PROBLEM REQUIREMENTS →
For every line of the records below that holds "mleka", add one. Give only the final total.

MATERIAL FOR THIS EXERCISE →
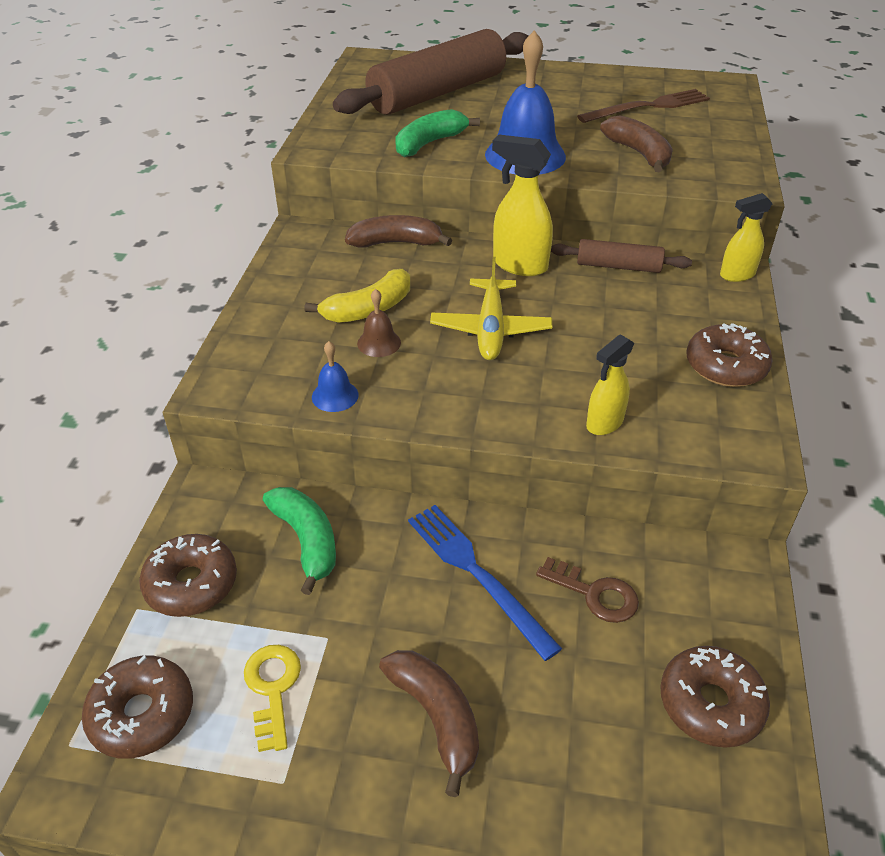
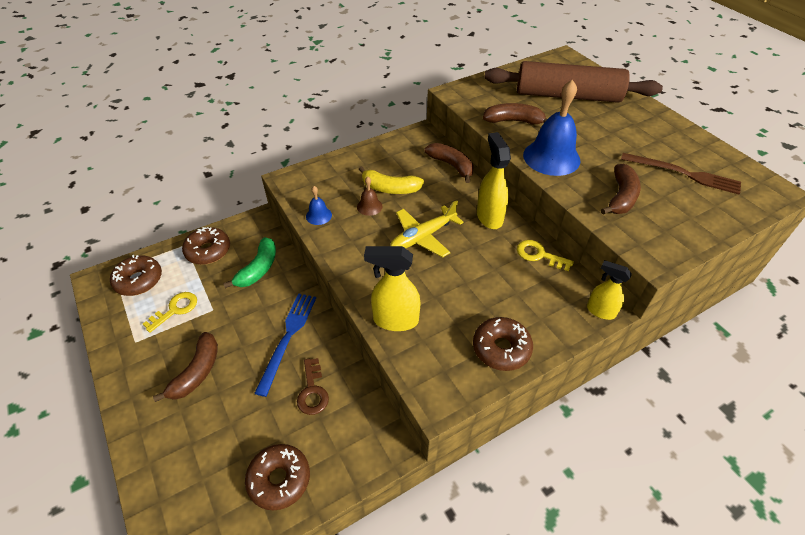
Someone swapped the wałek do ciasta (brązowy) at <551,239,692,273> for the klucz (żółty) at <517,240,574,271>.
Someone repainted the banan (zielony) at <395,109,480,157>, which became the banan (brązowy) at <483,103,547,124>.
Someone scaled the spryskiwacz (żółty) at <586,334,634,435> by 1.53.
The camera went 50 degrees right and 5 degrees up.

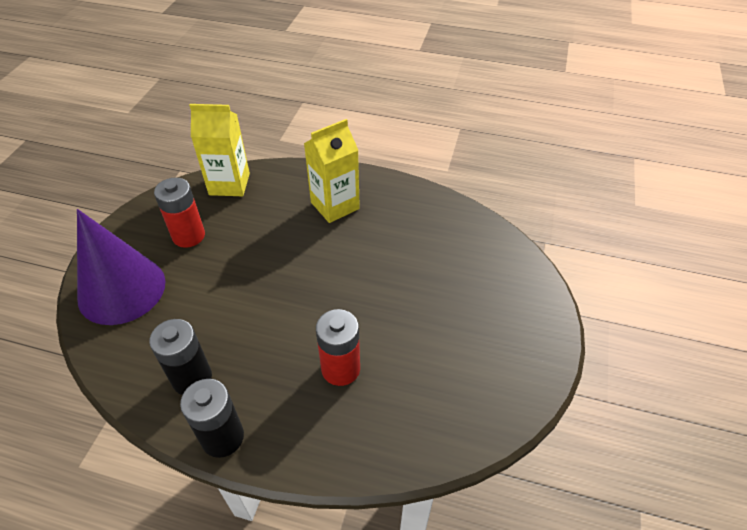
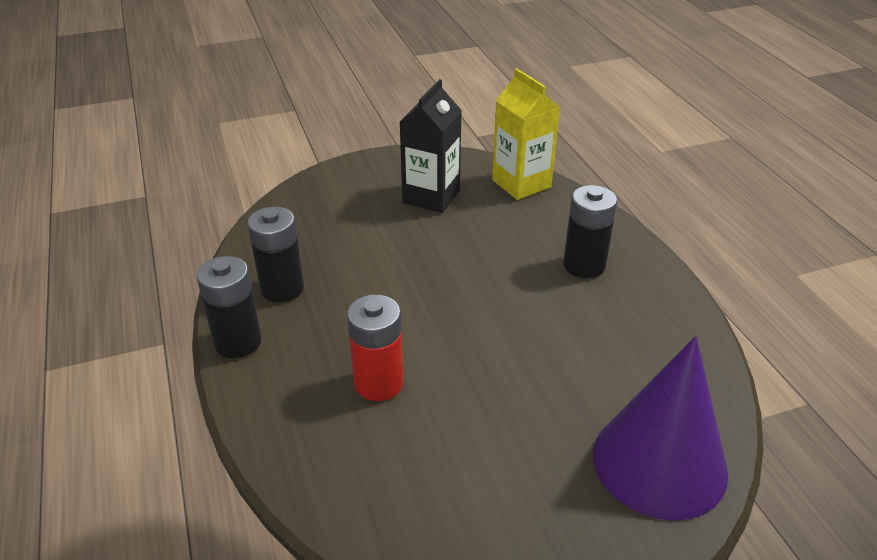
Someone carried the stożek (fioletowy) from <77,209,166,325> to <593,336,728,521>.
Someone swapped the bateria (czerwony) at <154,178,205,248> for the karton mleka (czarny) at <400,79,462,213>.
Someone swapped the karton mleka (żółty) at <304,119,360,223> for the bateria (czarny) at <563,185,617,278>.
The camera went 55 degrees right and 10 degrees down.

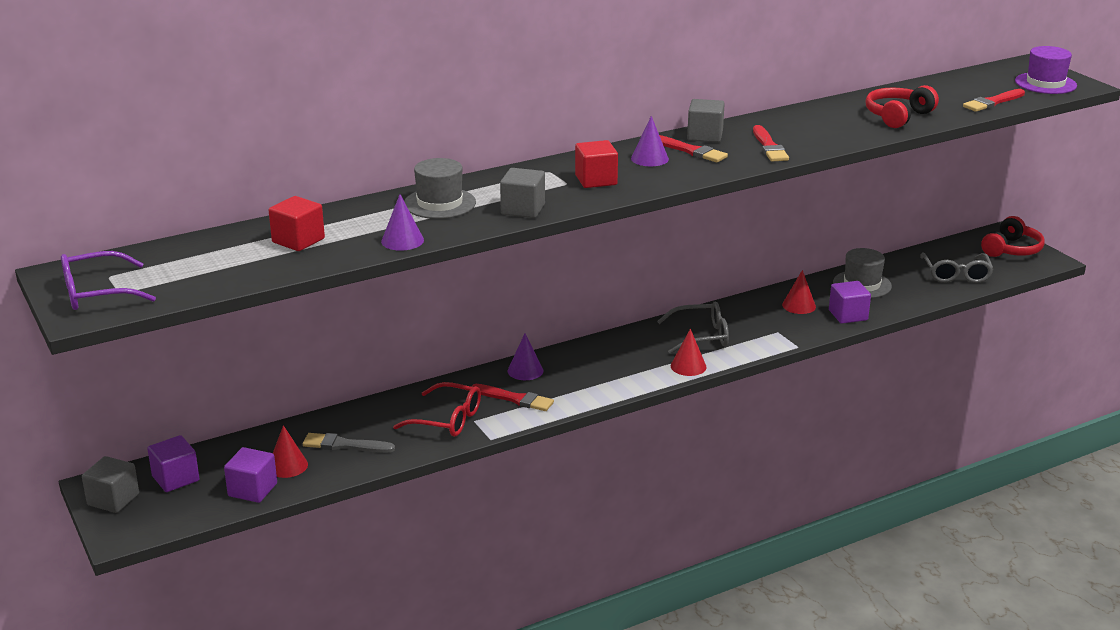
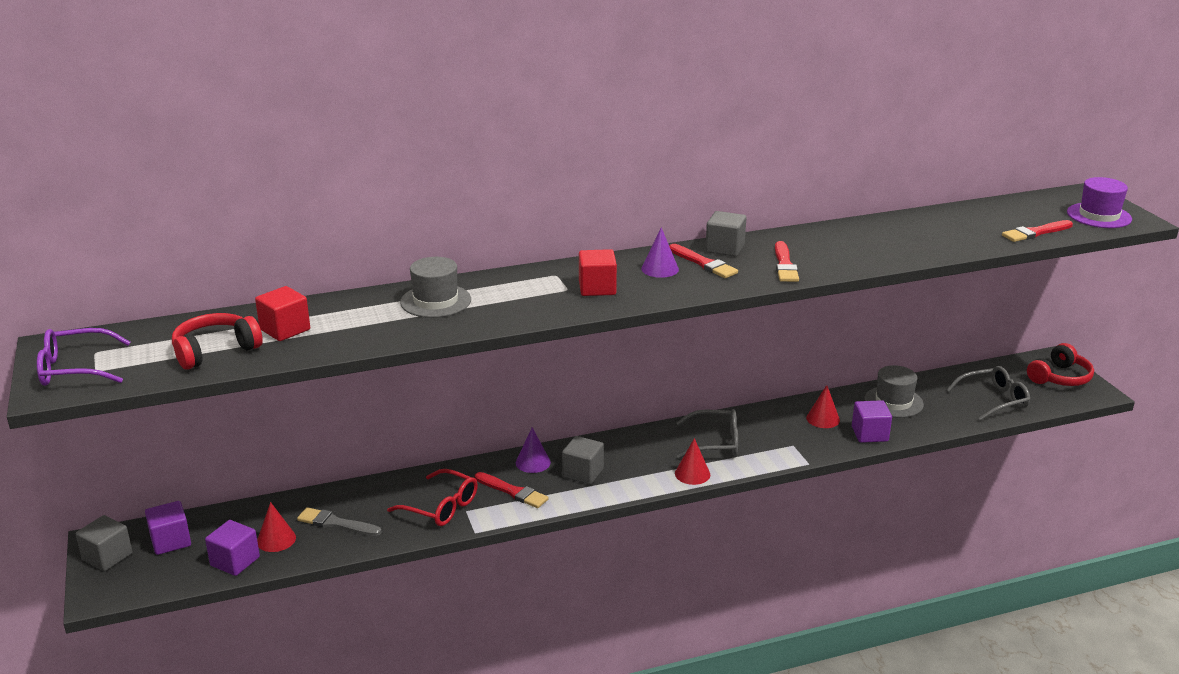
Someone took away the stożek (fioletowy) at <381,194,424,251>.
Someone carried the sześcian (szary) from <500,168,545,218> to <562,436,604,485>.
Someone carried the słuchawki (czerwony) from <865,85,939,128> to <172,313,263,370>.
Someone rotated the okulary (szary) at <920,252,993,283> by 120 degrees counterclockwise.
The camera went 10 degrees right and 0 degrees up.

FINISHED EXERCISE →
2